WORK INSTRUCTION :: Copy out all the lines in the records that include the word "pink".

LISTED ENTRIES ::
BEGIN

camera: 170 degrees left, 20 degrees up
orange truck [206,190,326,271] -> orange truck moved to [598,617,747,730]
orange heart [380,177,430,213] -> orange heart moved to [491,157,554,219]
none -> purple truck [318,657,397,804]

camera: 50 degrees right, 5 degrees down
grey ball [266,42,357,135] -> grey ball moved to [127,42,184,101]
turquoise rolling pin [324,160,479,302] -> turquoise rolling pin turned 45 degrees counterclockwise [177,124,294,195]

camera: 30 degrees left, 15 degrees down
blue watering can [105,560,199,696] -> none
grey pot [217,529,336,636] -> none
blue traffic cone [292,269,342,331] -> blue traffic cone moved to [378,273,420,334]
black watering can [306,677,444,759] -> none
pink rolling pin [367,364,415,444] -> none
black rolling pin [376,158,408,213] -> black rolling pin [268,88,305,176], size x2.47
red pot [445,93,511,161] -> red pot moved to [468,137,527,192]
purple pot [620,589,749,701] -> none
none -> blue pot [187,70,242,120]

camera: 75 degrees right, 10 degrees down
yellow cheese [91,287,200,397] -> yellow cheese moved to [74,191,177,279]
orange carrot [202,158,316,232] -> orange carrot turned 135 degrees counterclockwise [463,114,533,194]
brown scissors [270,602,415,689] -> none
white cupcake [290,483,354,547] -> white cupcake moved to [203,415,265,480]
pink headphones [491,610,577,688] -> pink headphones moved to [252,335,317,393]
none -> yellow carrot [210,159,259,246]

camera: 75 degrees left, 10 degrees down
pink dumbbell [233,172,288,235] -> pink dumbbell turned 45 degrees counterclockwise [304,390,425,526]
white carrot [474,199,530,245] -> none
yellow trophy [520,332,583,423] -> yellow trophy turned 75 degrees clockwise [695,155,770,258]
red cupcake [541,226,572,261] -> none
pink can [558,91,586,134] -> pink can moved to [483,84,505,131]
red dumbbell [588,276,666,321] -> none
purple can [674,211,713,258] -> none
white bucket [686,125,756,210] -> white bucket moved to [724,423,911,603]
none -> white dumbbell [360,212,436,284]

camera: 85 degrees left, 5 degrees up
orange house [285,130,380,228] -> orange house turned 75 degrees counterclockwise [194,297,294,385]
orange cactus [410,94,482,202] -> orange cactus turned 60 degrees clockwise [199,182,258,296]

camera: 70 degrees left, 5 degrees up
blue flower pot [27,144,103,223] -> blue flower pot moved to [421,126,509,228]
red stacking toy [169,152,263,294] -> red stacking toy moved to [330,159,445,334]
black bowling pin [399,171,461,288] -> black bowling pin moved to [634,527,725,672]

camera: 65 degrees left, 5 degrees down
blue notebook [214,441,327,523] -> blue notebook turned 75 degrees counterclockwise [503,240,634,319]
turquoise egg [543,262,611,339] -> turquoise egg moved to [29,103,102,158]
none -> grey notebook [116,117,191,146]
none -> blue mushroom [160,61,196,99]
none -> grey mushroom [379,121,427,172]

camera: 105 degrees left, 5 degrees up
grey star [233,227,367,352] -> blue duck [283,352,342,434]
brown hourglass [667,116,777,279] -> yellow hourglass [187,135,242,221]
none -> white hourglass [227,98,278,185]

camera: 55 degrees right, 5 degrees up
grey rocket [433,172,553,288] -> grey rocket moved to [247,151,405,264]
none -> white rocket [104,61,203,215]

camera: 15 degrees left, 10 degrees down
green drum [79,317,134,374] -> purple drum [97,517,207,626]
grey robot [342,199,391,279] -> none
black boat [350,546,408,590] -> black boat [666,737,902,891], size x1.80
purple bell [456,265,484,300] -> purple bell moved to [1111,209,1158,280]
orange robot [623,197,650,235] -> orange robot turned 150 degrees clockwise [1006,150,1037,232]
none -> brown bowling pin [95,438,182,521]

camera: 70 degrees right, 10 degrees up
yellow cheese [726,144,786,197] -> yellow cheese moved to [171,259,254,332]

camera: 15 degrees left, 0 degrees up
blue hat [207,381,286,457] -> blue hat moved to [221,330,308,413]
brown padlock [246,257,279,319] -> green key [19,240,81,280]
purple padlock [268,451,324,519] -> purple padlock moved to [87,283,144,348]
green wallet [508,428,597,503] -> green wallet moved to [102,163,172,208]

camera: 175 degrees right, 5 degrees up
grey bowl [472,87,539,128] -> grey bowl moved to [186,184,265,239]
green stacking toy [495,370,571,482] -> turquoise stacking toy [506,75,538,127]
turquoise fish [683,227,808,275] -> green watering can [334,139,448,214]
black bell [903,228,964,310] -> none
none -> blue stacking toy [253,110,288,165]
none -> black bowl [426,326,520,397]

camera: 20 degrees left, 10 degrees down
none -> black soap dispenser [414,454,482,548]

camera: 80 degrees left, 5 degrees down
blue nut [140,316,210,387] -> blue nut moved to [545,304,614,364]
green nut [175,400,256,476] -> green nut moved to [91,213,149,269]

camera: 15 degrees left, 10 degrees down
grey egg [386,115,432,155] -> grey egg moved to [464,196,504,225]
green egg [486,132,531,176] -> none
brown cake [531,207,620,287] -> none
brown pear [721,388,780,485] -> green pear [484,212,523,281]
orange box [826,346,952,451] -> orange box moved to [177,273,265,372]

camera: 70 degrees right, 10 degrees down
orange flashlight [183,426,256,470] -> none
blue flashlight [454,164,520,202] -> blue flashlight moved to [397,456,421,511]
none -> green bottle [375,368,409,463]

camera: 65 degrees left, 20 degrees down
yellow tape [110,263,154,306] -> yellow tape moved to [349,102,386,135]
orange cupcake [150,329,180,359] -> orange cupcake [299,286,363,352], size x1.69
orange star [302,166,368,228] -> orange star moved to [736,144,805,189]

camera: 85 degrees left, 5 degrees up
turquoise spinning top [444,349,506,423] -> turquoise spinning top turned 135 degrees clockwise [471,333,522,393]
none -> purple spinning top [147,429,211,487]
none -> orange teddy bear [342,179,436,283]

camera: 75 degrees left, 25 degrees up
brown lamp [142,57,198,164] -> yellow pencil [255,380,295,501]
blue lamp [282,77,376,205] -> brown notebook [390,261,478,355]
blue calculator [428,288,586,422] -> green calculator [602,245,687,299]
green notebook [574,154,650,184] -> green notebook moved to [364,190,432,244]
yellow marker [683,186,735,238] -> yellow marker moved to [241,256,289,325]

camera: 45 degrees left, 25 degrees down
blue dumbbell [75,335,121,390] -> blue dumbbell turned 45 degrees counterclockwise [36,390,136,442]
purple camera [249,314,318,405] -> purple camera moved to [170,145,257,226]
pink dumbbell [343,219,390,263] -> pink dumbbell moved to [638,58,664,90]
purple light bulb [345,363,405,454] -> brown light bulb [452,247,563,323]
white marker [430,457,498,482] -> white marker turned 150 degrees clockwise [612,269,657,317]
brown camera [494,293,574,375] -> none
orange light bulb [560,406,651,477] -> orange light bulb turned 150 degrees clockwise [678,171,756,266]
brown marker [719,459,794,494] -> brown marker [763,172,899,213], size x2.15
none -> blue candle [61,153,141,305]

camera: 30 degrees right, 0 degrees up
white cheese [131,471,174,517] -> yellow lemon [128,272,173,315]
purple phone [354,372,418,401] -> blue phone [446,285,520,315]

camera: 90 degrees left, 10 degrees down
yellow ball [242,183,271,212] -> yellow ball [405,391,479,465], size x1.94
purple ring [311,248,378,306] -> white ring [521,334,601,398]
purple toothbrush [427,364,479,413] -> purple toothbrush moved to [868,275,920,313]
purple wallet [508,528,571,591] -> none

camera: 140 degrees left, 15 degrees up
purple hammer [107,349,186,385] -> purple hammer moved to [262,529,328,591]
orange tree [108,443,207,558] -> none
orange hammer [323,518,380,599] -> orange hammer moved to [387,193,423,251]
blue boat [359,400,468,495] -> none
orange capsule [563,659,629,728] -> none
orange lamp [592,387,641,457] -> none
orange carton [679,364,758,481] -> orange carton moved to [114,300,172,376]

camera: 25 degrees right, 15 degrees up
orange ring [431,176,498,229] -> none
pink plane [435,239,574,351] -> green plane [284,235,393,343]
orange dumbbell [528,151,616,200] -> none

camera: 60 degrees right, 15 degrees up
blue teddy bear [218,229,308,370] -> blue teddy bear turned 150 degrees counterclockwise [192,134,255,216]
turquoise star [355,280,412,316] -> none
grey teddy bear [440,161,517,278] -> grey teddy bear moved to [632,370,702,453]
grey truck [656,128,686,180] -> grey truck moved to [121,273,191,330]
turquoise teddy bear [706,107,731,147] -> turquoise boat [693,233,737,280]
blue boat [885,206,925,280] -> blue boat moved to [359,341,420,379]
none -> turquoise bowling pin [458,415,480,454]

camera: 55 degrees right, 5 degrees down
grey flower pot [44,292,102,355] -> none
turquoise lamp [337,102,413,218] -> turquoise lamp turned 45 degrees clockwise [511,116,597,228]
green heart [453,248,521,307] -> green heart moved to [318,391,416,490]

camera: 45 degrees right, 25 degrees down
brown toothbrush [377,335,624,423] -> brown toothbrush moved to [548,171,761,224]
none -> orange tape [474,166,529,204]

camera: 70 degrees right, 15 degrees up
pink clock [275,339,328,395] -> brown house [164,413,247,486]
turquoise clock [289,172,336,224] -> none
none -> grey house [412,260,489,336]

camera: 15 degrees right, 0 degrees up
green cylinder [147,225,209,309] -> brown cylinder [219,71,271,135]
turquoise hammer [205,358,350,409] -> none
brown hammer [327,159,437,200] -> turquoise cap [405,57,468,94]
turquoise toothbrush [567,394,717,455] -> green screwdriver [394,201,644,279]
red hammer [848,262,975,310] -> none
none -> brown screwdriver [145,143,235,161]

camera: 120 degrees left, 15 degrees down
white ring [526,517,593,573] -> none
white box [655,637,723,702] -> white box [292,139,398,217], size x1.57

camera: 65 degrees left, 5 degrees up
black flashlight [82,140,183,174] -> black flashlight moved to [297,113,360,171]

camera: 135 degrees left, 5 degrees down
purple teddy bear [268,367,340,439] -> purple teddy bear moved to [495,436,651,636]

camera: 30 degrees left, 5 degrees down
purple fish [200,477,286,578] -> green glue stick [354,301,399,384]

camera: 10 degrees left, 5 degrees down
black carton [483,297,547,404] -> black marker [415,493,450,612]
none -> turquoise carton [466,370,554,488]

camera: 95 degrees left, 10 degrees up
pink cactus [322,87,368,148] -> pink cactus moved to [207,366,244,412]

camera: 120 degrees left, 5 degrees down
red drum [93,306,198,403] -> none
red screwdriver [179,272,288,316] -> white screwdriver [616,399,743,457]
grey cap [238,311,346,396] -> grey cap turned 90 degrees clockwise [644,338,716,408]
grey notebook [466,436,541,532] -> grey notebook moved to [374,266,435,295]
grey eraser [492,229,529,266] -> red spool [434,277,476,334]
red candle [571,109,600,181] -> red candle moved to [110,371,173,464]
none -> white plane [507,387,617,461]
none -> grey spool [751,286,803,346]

END

SOLUTION TO THIS PROBLEM ::
pink rolling pin [367,364,415,444] -> none
pink headphones [491,610,577,688] -> pink headphones moved to [252,335,317,393]
pink dumbbell [233,172,288,235] -> pink dumbbell turned 45 degrees counterclockwise [304,390,425,526]
pink can [558,91,586,134] -> pink can moved to [483,84,505,131]
pink dumbbell [343,219,390,263] -> pink dumbbell moved to [638,58,664,90]
pink plane [435,239,574,351] -> green plane [284,235,393,343]
pink clock [275,339,328,395] -> brown house [164,413,247,486]
pink cactus [322,87,368,148] -> pink cactus moved to [207,366,244,412]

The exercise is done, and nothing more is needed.